--- Given information ---

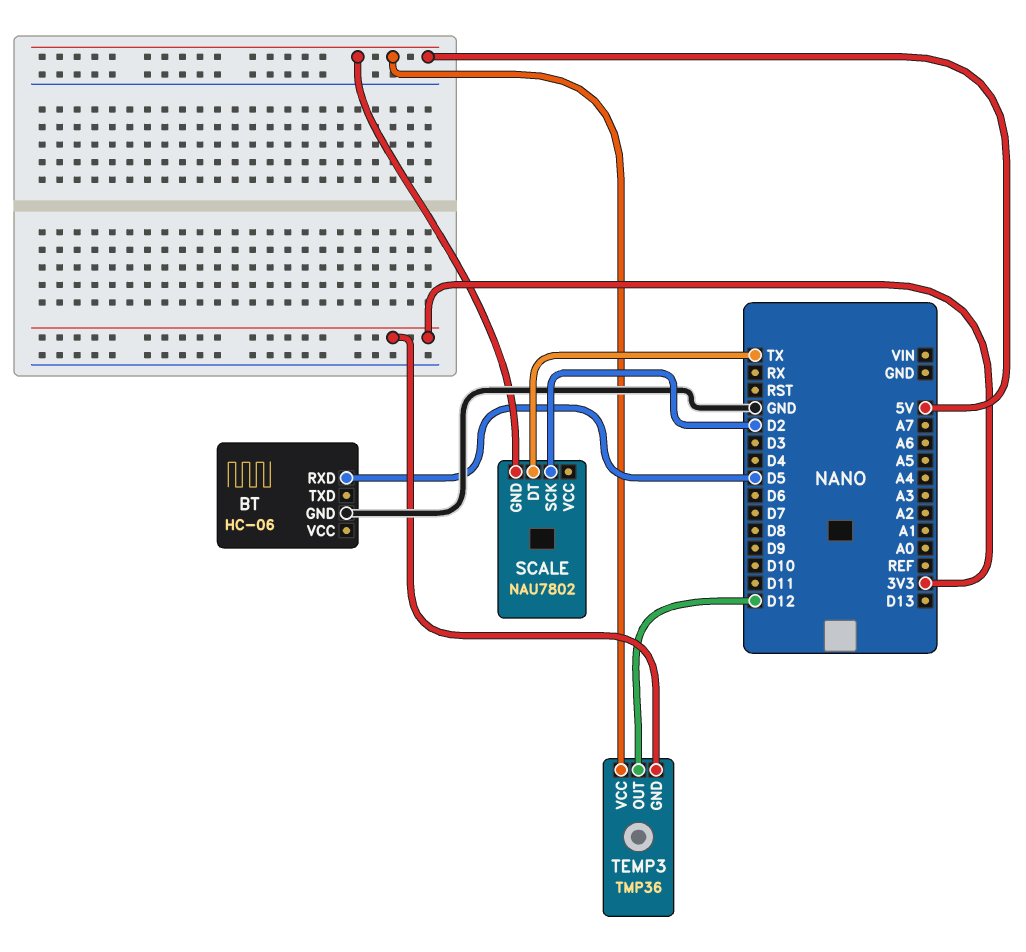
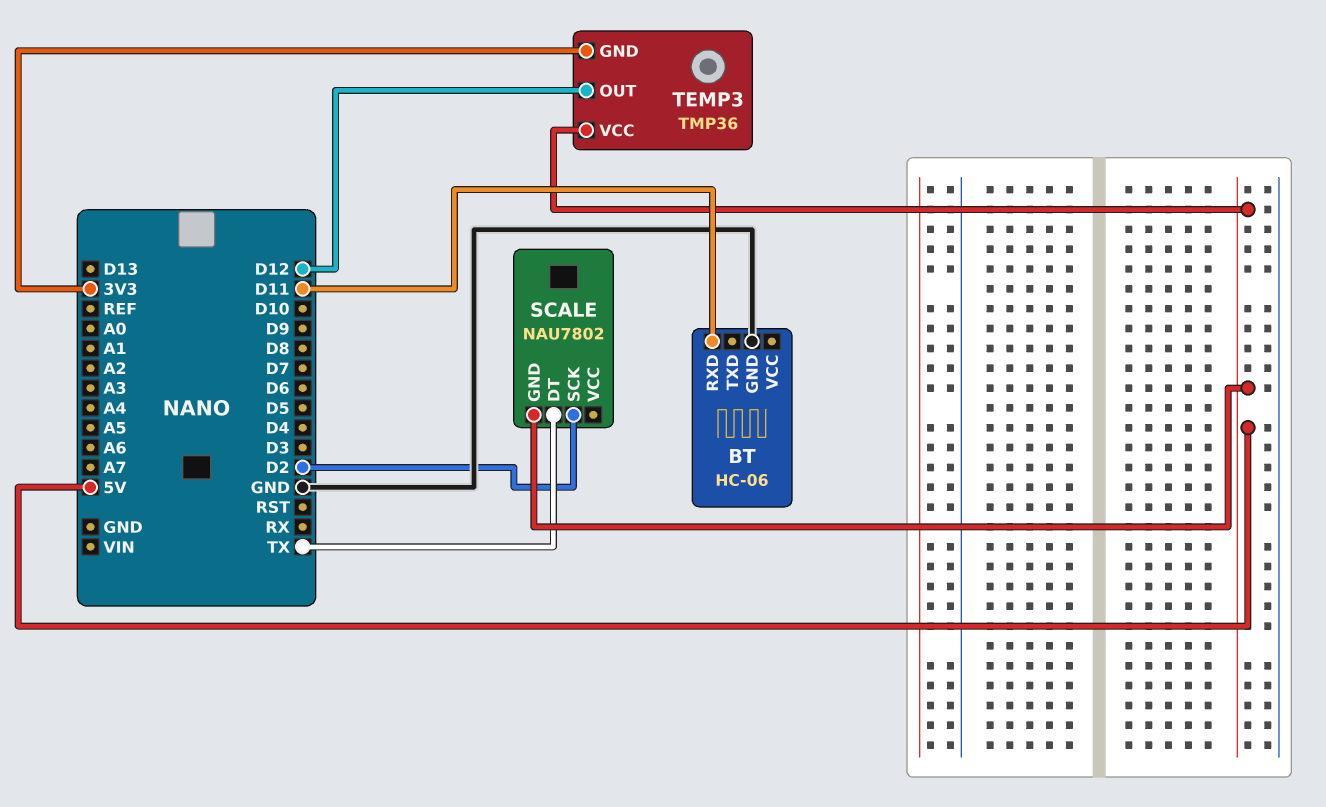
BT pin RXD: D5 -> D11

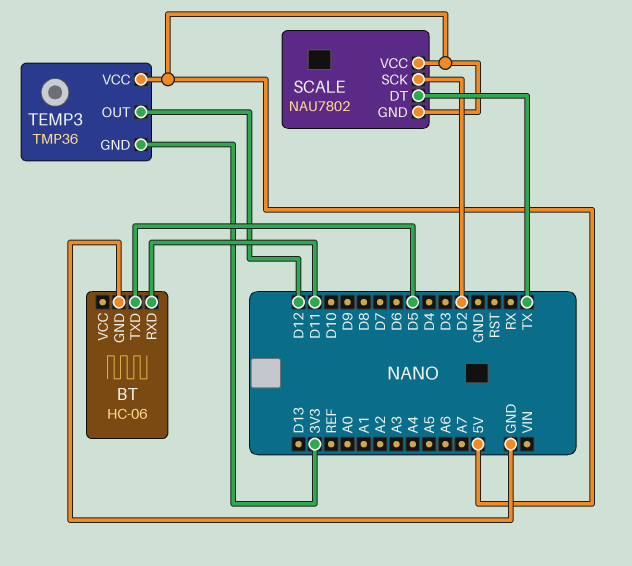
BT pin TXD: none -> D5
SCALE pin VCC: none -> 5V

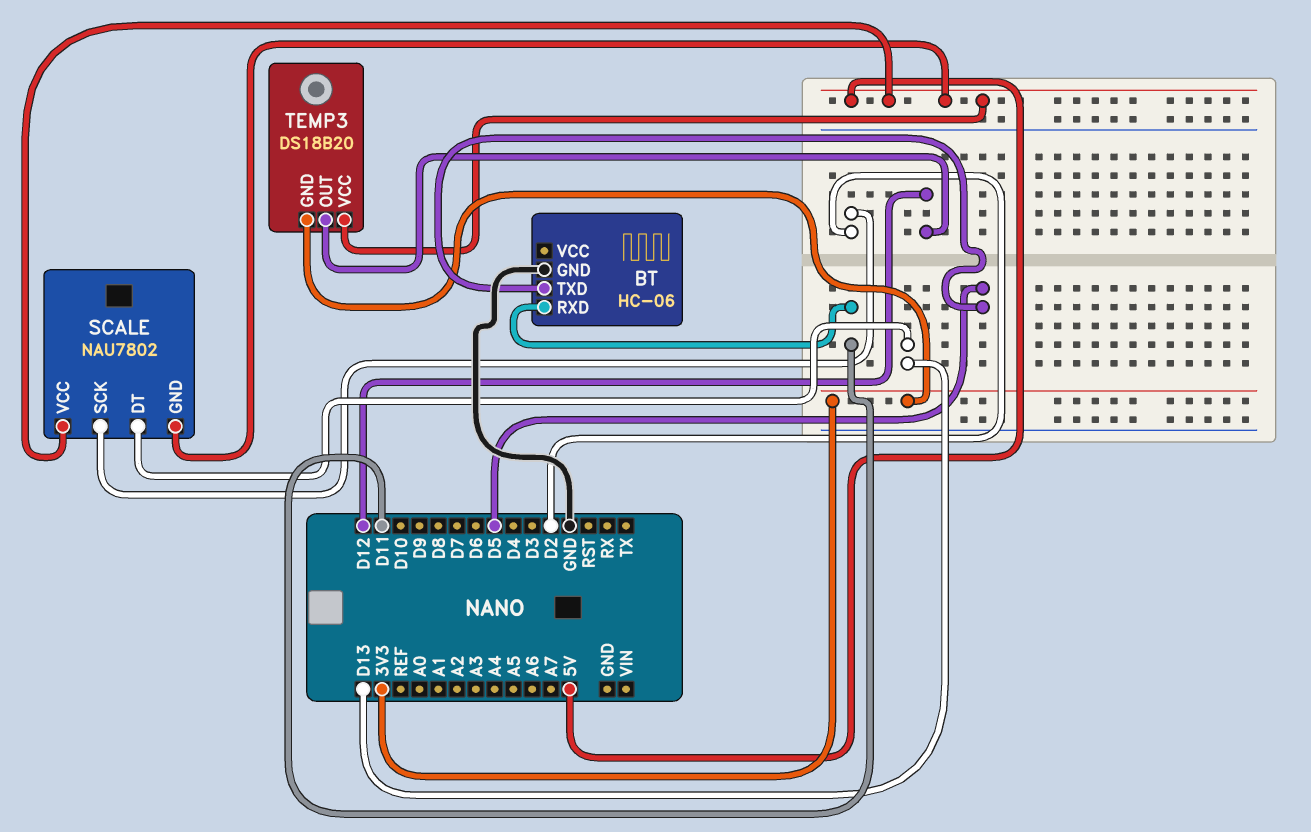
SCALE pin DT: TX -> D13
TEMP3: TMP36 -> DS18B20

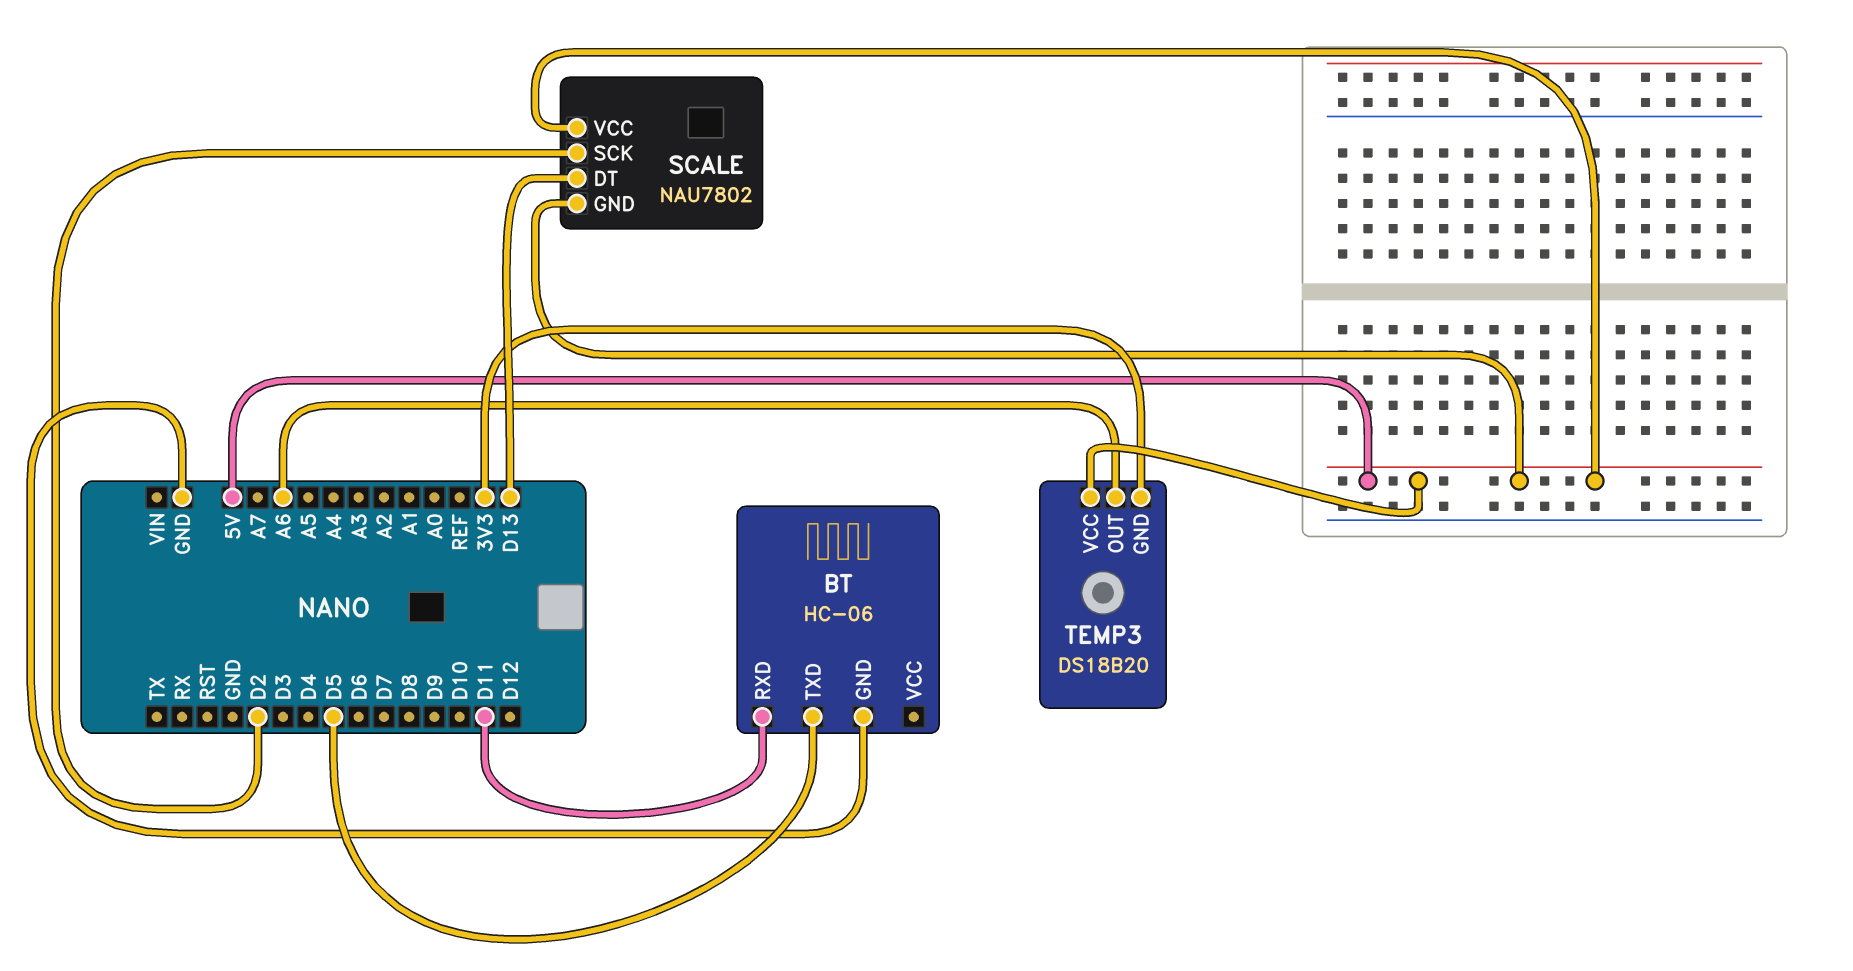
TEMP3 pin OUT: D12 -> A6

---
--- Given information ---

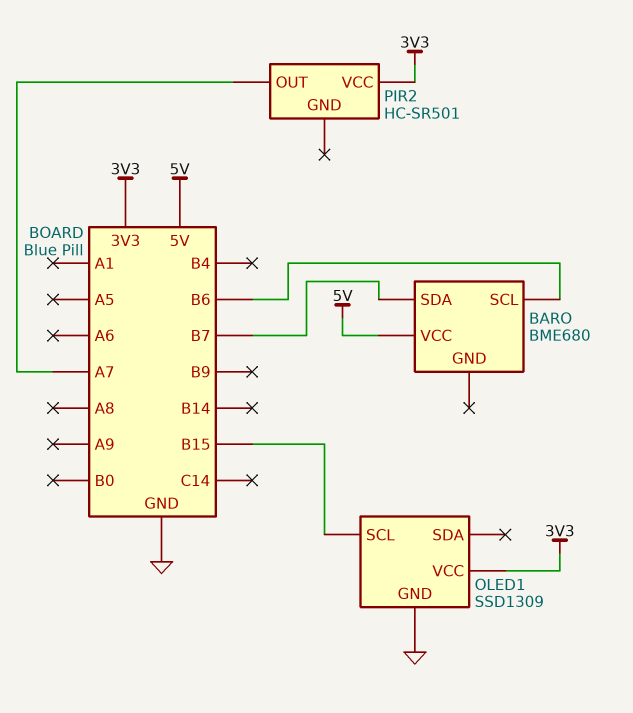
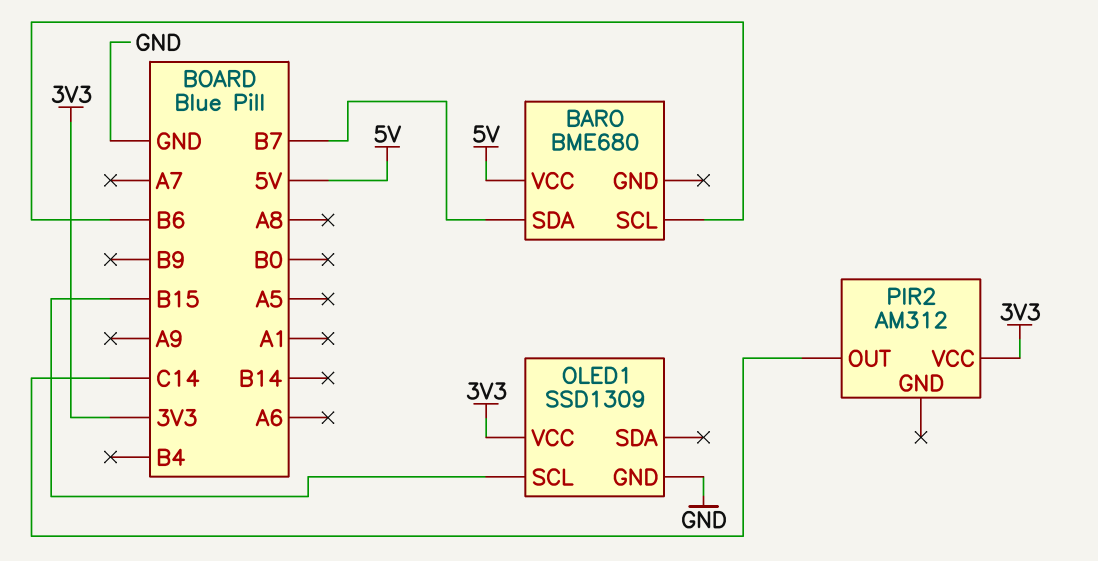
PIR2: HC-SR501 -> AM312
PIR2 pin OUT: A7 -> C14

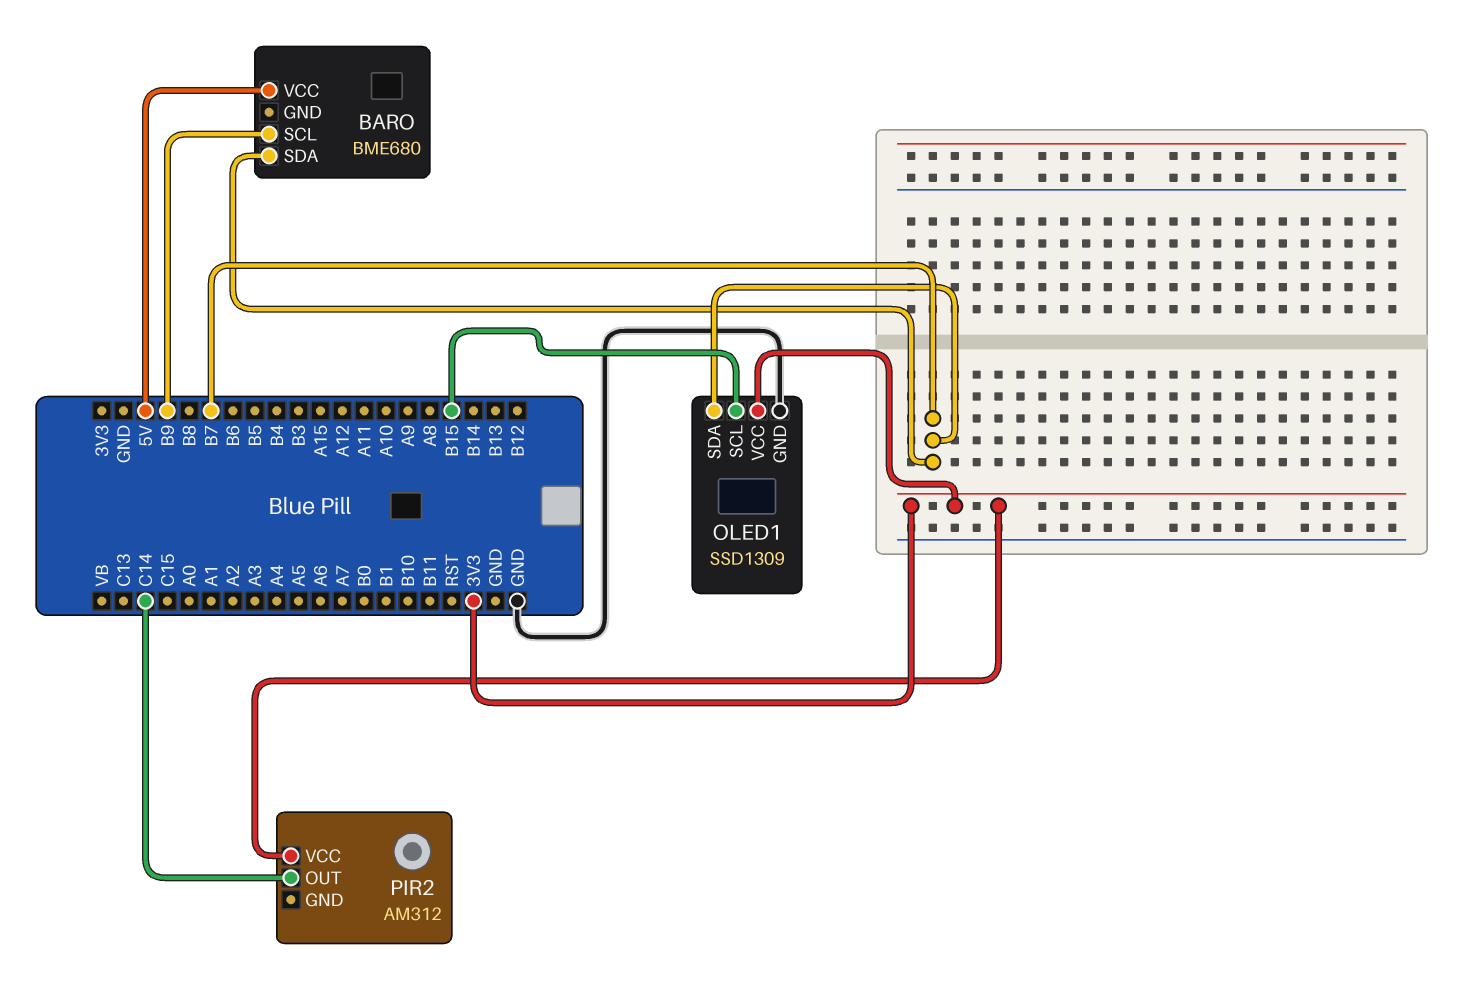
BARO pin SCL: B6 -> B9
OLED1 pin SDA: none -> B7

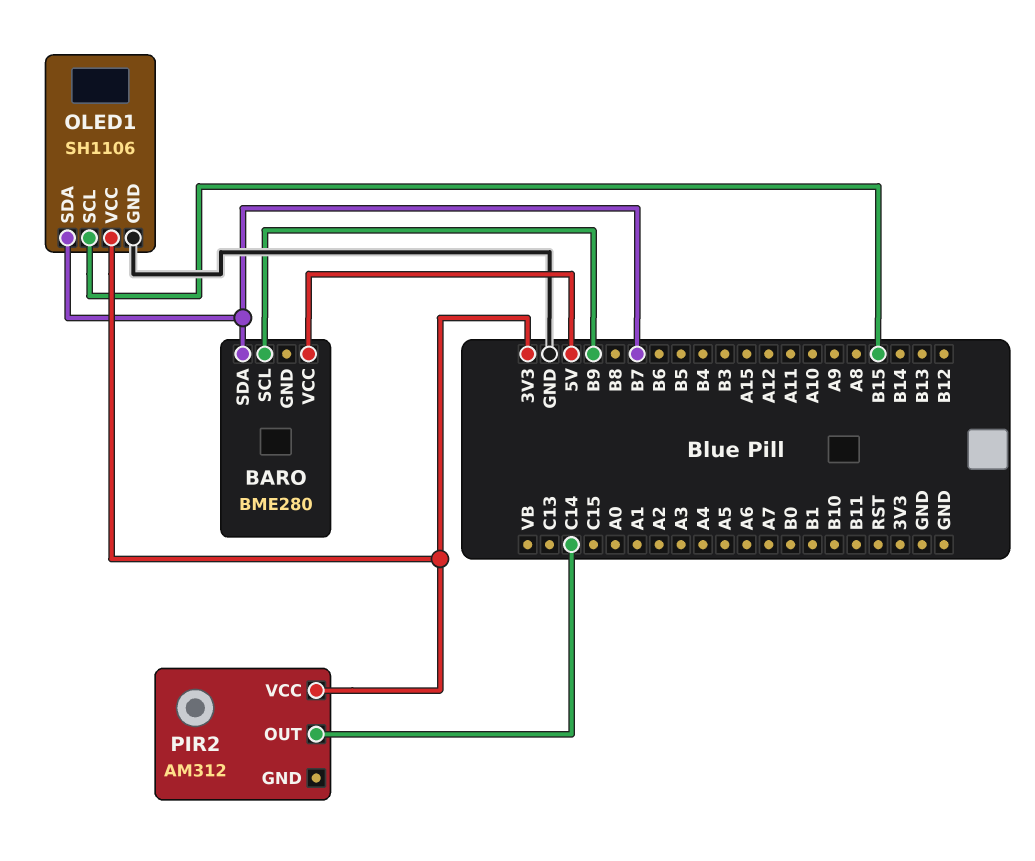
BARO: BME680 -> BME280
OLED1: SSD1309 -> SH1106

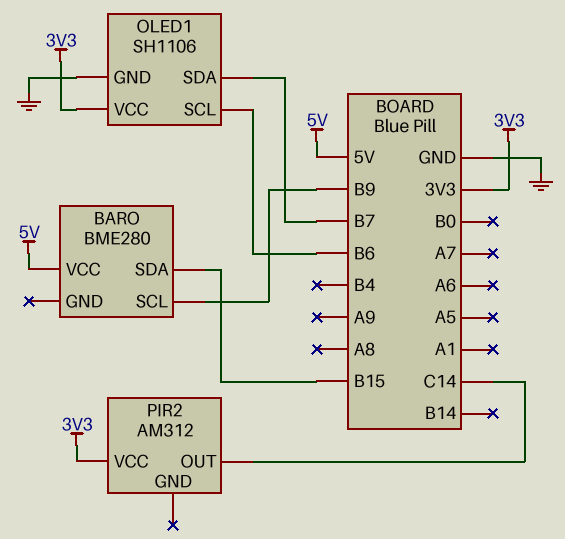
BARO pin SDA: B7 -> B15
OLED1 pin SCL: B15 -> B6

---

_Assigned task_
Exact repeat of the material above: every line from the one with "OLED1: SSD1309 -> SH1106" through the one with "OLED1 pin SCL: B15 -> B6", endpoints included, and nothing more. No pictures.

_Solved problem_
OLED1: SSD1309 -> SH1106

BARO pin SDA: B7 -> B15
OLED1 pin SCL: B15 -> B6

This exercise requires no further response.